**PROVIDED RECORDS:**
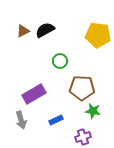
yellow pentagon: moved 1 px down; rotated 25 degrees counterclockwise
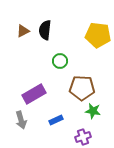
black semicircle: rotated 54 degrees counterclockwise
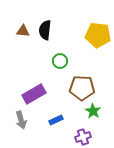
brown triangle: rotated 32 degrees clockwise
green star: rotated 21 degrees clockwise
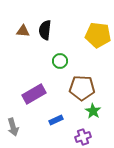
gray arrow: moved 8 px left, 7 px down
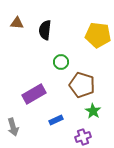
brown triangle: moved 6 px left, 8 px up
green circle: moved 1 px right, 1 px down
brown pentagon: moved 3 px up; rotated 15 degrees clockwise
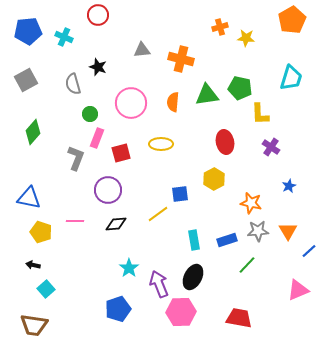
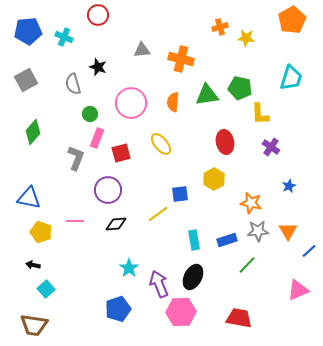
yellow ellipse at (161, 144): rotated 50 degrees clockwise
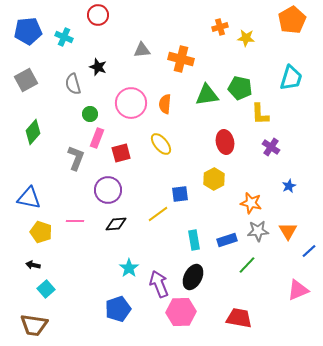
orange semicircle at (173, 102): moved 8 px left, 2 px down
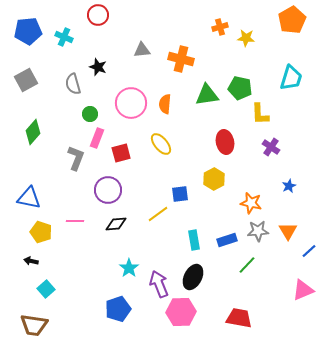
black arrow at (33, 265): moved 2 px left, 4 px up
pink triangle at (298, 290): moved 5 px right
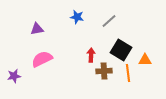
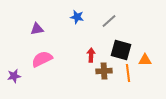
black square: rotated 15 degrees counterclockwise
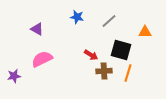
purple triangle: rotated 40 degrees clockwise
red arrow: rotated 120 degrees clockwise
orange triangle: moved 28 px up
orange line: rotated 24 degrees clockwise
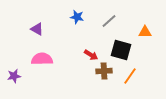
pink semicircle: rotated 25 degrees clockwise
orange line: moved 2 px right, 3 px down; rotated 18 degrees clockwise
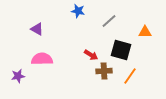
blue star: moved 1 px right, 6 px up
purple star: moved 4 px right
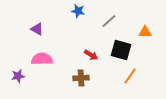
brown cross: moved 23 px left, 7 px down
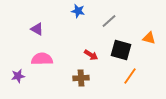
orange triangle: moved 4 px right, 6 px down; rotated 16 degrees clockwise
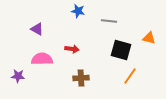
gray line: rotated 49 degrees clockwise
red arrow: moved 19 px left, 6 px up; rotated 24 degrees counterclockwise
purple star: rotated 16 degrees clockwise
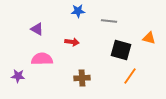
blue star: rotated 16 degrees counterclockwise
red arrow: moved 7 px up
brown cross: moved 1 px right
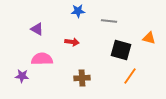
purple star: moved 4 px right
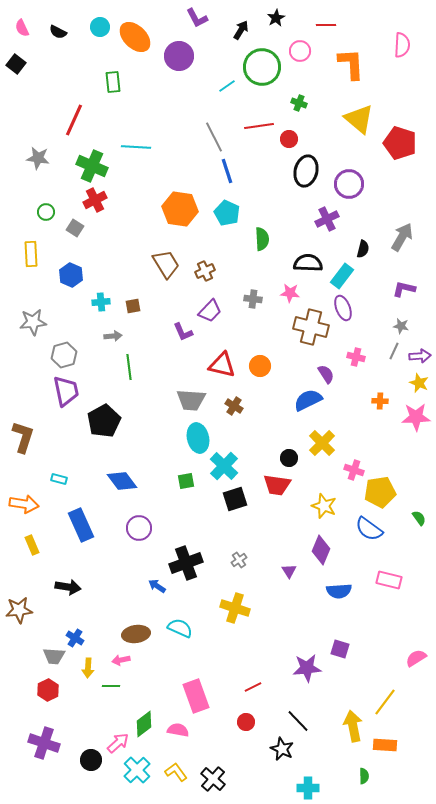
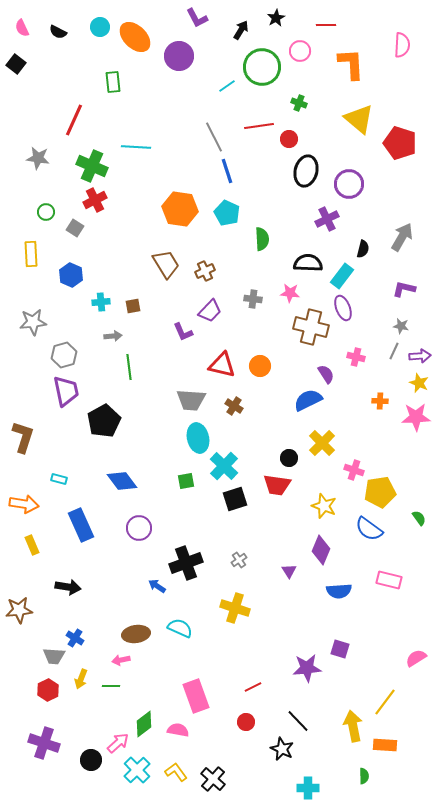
yellow arrow at (88, 668): moved 7 px left, 11 px down; rotated 18 degrees clockwise
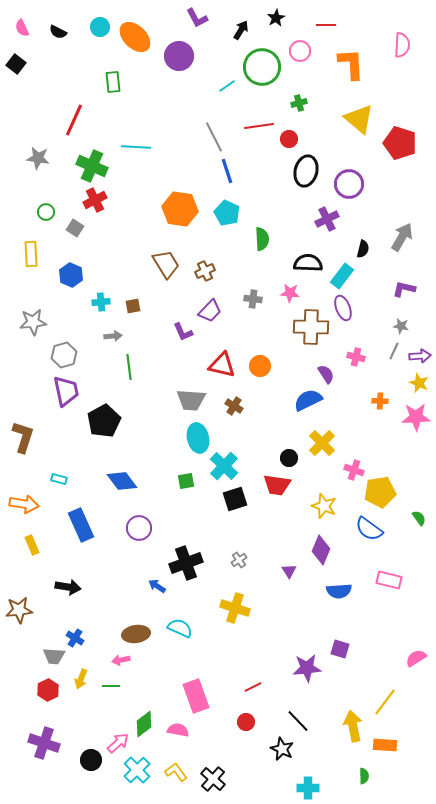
green cross at (299, 103): rotated 35 degrees counterclockwise
brown cross at (311, 327): rotated 12 degrees counterclockwise
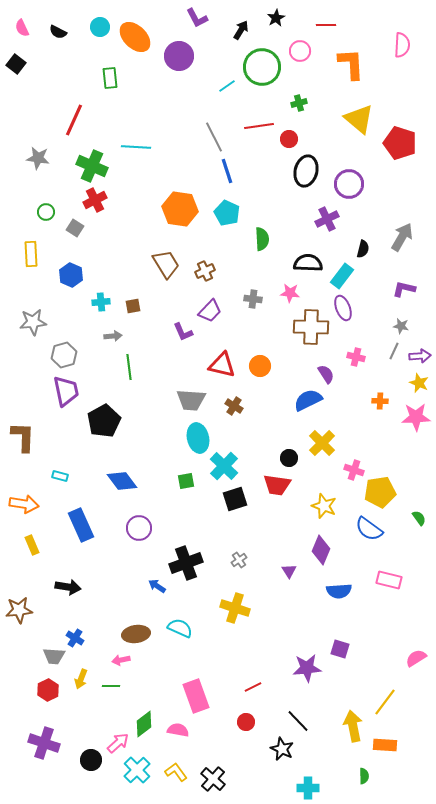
green rectangle at (113, 82): moved 3 px left, 4 px up
brown L-shape at (23, 437): rotated 16 degrees counterclockwise
cyan rectangle at (59, 479): moved 1 px right, 3 px up
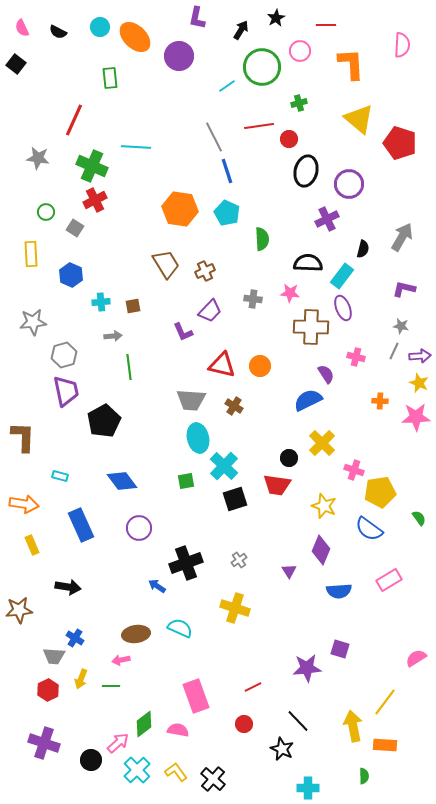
purple L-shape at (197, 18): rotated 40 degrees clockwise
pink rectangle at (389, 580): rotated 45 degrees counterclockwise
red circle at (246, 722): moved 2 px left, 2 px down
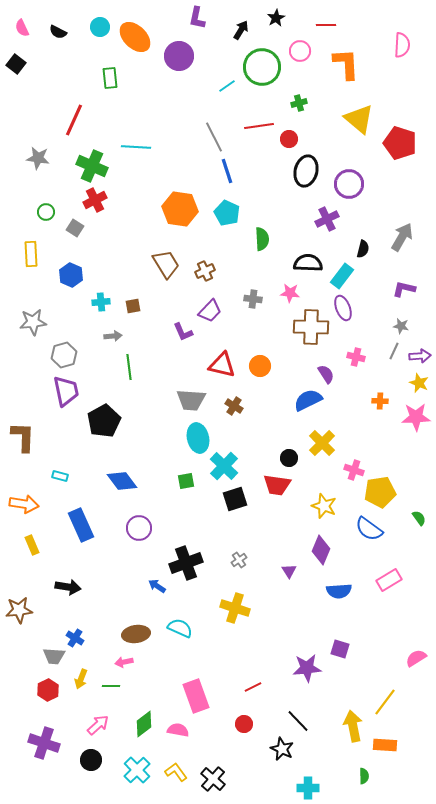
orange L-shape at (351, 64): moved 5 px left
pink arrow at (121, 660): moved 3 px right, 2 px down
pink arrow at (118, 743): moved 20 px left, 18 px up
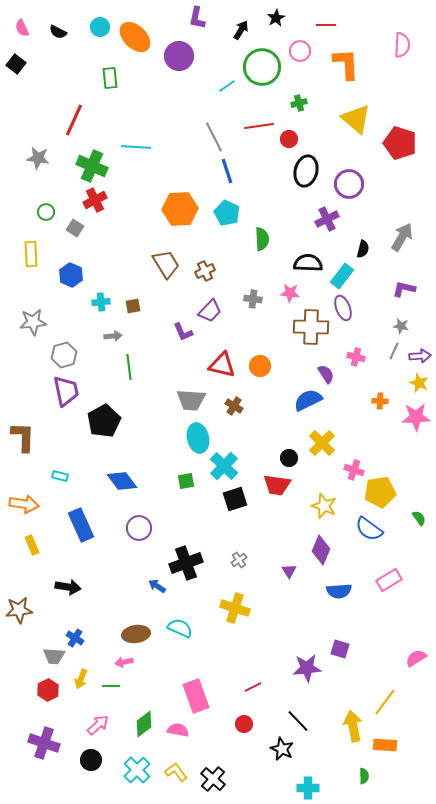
yellow triangle at (359, 119): moved 3 px left
orange hexagon at (180, 209): rotated 12 degrees counterclockwise
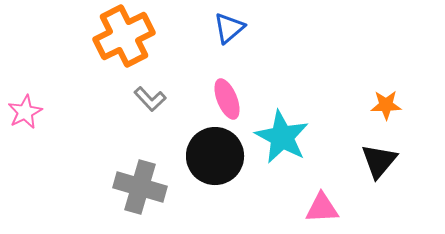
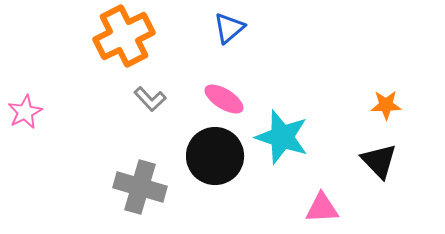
pink ellipse: moved 3 px left; rotated 36 degrees counterclockwise
cyan star: rotated 10 degrees counterclockwise
black triangle: rotated 24 degrees counterclockwise
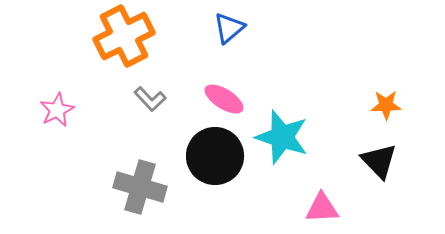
pink star: moved 32 px right, 2 px up
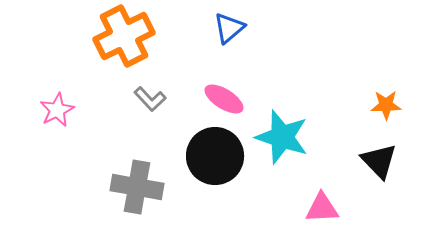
gray cross: moved 3 px left; rotated 6 degrees counterclockwise
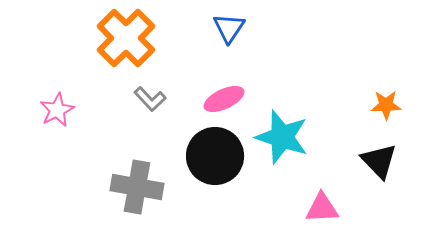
blue triangle: rotated 16 degrees counterclockwise
orange cross: moved 2 px right, 2 px down; rotated 18 degrees counterclockwise
pink ellipse: rotated 57 degrees counterclockwise
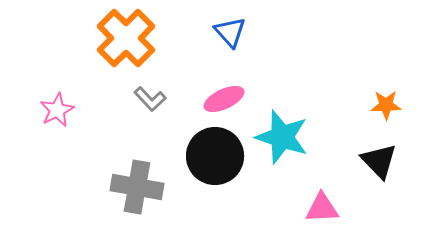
blue triangle: moved 1 px right, 4 px down; rotated 16 degrees counterclockwise
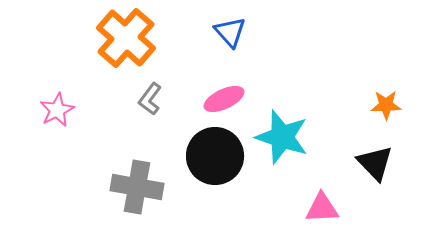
orange cross: rotated 4 degrees counterclockwise
gray L-shape: rotated 80 degrees clockwise
black triangle: moved 4 px left, 2 px down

**GOAL:** Rewrite the data from the line with "black arrow at" up to and including the line with "gray cross: moved", changing "L-shape" to "corner shape" and keeping everything else the same. Leave the pictures out.

**TASK OUTPUT:**
black arrow at (33, 265): moved 2 px left, 4 px up
pink triangle at (298, 290): moved 5 px right
black square: rotated 15 degrees counterclockwise
purple triangle: rotated 40 degrees clockwise
red arrow: rotated 120 degrees clockwise
orange triangle: moved 28 px up
orange line: rotated 24 degrees clockwise
pink semicircle: rotated 25 degrees clockwise
orange line: moved 2 px right, 3 px down; rotated 18 degrees clockwise
blue star: moved 1 px right, 6 px up
purple star: moved 4 px right
brown cross: moved 23 px left, 7 px down
orange triangle: moved 4 px right, 6 px down; rotated 16 degrees clockwise
gray line: rotated 49 degrees clockwise
red arrow: moved 19 px left, 6 px up; rotated 24 degrees counterclockwise
purple star: rotated 16 degrees clockwise
blue star: rotated 16 degrees counterclockwise
red arrow: moved 7 px up
brown cross: moved 1 px right
purple star: moved 4 px right
yellow arrow at (88, 668): moved 7 px left, 11 px down; rotated 18 degrees clockwise
green cross at (299, 103): rotated 35 degrees counterclockwise
brown cross at (311, 327): rotated 12 degrees counterclockwise
green rectangle at (113, 82): moved 3 px left, 4 px up
brown corner shape at (23, 437): rotated 16 degrees counterclockwise
cyan rectangle at (59, 479): moved 1 px right, 3 px up
purple corner shape at (197, 18): rotated 40 degrees clockwise
pink rectangle at (389, 580): rotated 45 degrees counterclockwise
red circle at (246, 722): moved 2 px left, 2 px down
orange corner shape at (351, 64): moved 5 px left
pink arrow at (121, 660): moved 3 px right, 2 px down
pink arrow at (118, 743): moved 20 px left, 18 px up
yellow triangle at (359, 119): moved 3 px left
orange hexagon at (180, 209): rotated 12 degrees counterclockwise
pink ellipse: moved 3 px left; rotated 36 degrees counterclockwise
cyan star: rotated 10 degrees counterclockwise
black triangle: rotated 24 degrees counterclockwise
pink star: moved 32 px right, 2 px up
gray cross: moved 3 px left; rotated 6 degrees counterclockwise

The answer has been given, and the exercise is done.